What the exercise asks: Copy out the records below, swapping every "Luka" for "Luca" and keeping everything else the same. Omit the pictures from your copy.

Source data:

==================================================

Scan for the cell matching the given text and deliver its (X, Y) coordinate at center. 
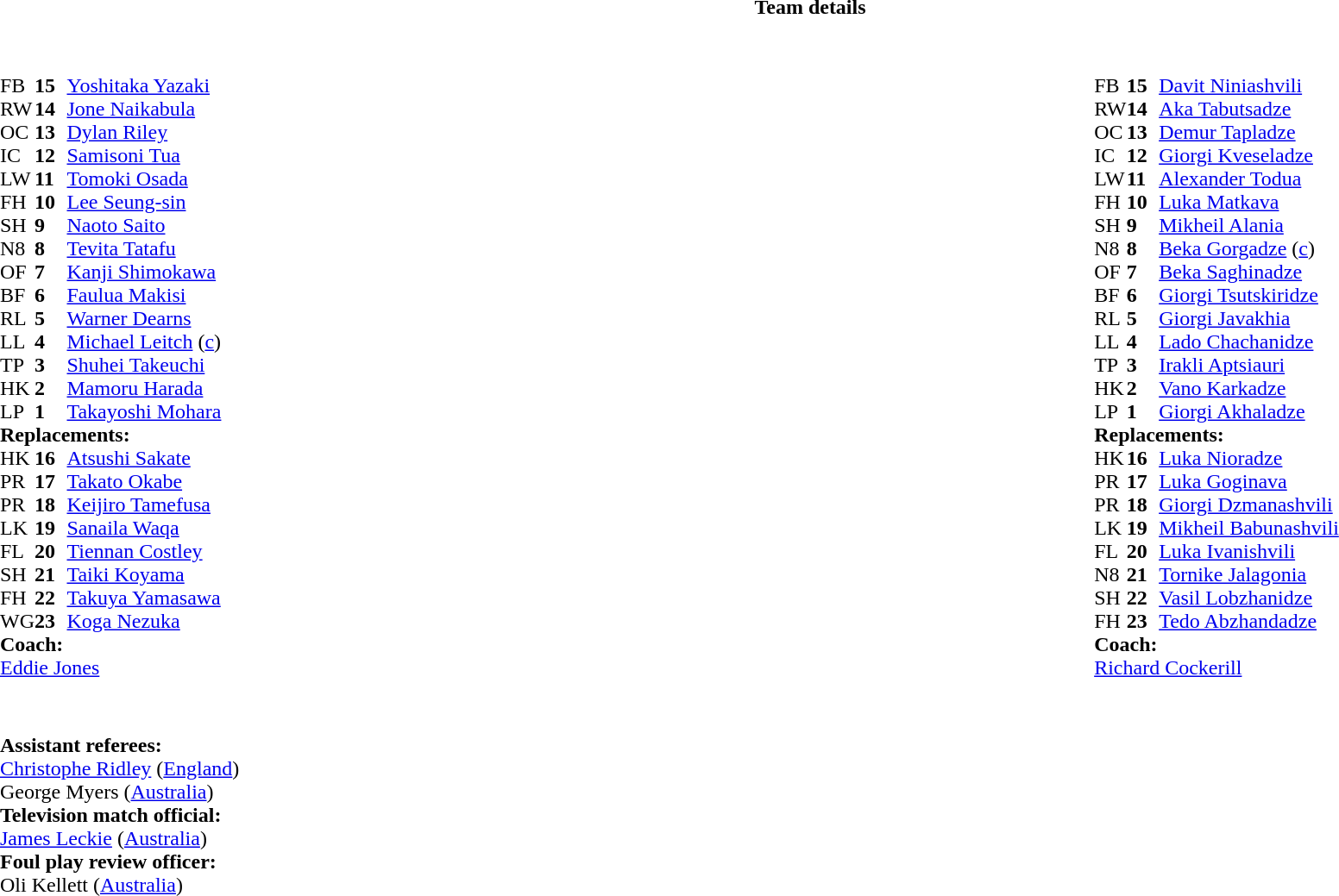
Eddie Jones (110, 668)
Irakli Aptsiauri (1249, 366)
Mikheil Alania (1249, 226)
Takayoshi Mohara (143, 412)
Aka Tabutsadze (1249, 109)
Shuhei Takeuchi (143, 366)
Giorgi Akhaladze (1249, 412)
Luka Matkava (1249, 202)
Warner Dearns (143, 319)
Michael Leitch (c) (143, 342)
Yoshitaka Yazaki (143, 86)
Giorgi Javakhia (1249, 319)
Mamoru Harada (143, 388)
Demur Tapladze (1249, 133)
Kanji Shimokawa (143, 273)
Naoto Saito (143, 226)
Vano Karkadze (1249, 388)
Samisoni Tua (143, 155)
Tiennan Costley (143, 552)
Luka Nioradze (1249, 459)
Tevita Tatafu (143, 248)
Keijiro Tamefusa (143, 506)
Giorgi Kveseladze (1249, 155)
Beka Gorgadze (c) (1249, 248)
Luka Goginava (1249, 481)
Atsushi Sakate (143, 459)
Dylan Riley (143, 133)
WG (17, 621)
Sanaila Waqa (143, 528)
Tedo Abzhandadze (1249, 621)
Beka Saghinadze (1249, 273)
Jone Naikabula (143, 109)
Taiki Koyama (143, 575)
Koga Nezuka (143, 621)
Giorgi Dzmanashvili (1249, 506)
Giorgi Tsutskiridze (1249, 295)
Faulua Makisi (143, 295)
Vasil Lobzhanidze (1249, 599)
Lado Chachanidze (1249, 342)
Lee Seung-sin (143, 202)
Alexander Todua (1249, 179)
Tornike Jalagonia (1249, 575)
Takato Okabe (143, 481)
Mikheil Babunashvili (1249, 528)
Takuya Yamasawa (143, 599)
Tomoki Osada (143, 179)
Davit Niniashvili (1249, 86)
Richard Cockerill (1216, 668)
Luka Ivanishvili (1249, 552)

==================================================

Finished exercise:
Scan for the cell matching the given text and deliver its (X, Y) coordinate at center. 
Eddie Jones (110, 668)
Irakli Aptsiauri (1249, 366)
Mikheil Alania (1249, 226)
Takayoshi Mohara (143, 412)
Aka Tabutsadze (1249, 109)
Shuhei Takeuchi (143, 366)
Giorgi Akhaladze (1249, 412)
Luca Matkava (1249, 202)
Warner Dearns (143, 319)
Michael Leitch (c) (143, 342)
Yoshitaka Yazaki (143, 86)
Giorgi Javakhia (1249, 319)
Mamoru Harada (143, 388)
Demur Tapladze (1249, 133)
Kanji Shimokawa (143, 273)
Naoto Saito (143, 226)
Vano Karkadze (1249, 388)
Samisoni Tua (143, 155)
Tiennan Costley (143, 552)
Luca Nioradze (1249, 459)
Tevita Tatafu (143, 248)
Keijiro Tamefusa (143, 506)
Giorgi Kveseladze (1249, 155)
Beka Gorgadze (c) (1249, 248)
Luca Goginava (1249, 481)
Atsushi Sakate (143, 459)
Dylan Riley (143, 133)
WG (17, 621)
Sanaila Waqa (143, 528)
Tedo Abzhandadze (1249, 621)
Beka Saghinadze (1249, 273)
Jone Naikabula (143, 109)
Taiki Koyama (143, 575)
Koga Nezuka (143, 621)
Giorgi Dzmanashvili (1249, 506)
Giorgi Tsutskiridze (1249, 295)
Faulua Makisi (143, 295)
Vasil Lobzhanidze (1249, 599)
Lado Chachanidze (1249, 342)
Lee Seung-sin (143, 202)
Alexander Todua (1249, 179)
Tornike Jalagonia (1249, 575)
Takato Okabe (143, 481)
Mikheil Babunashvili (1249, 528)
Takuya Yamasawa (143, 599)
Tomoki Osada (143, 179)
Davit Niniashvili (1249, 86)
Richard Cockerill (1216, 668)
Luca Ivanishvili (1249, 552)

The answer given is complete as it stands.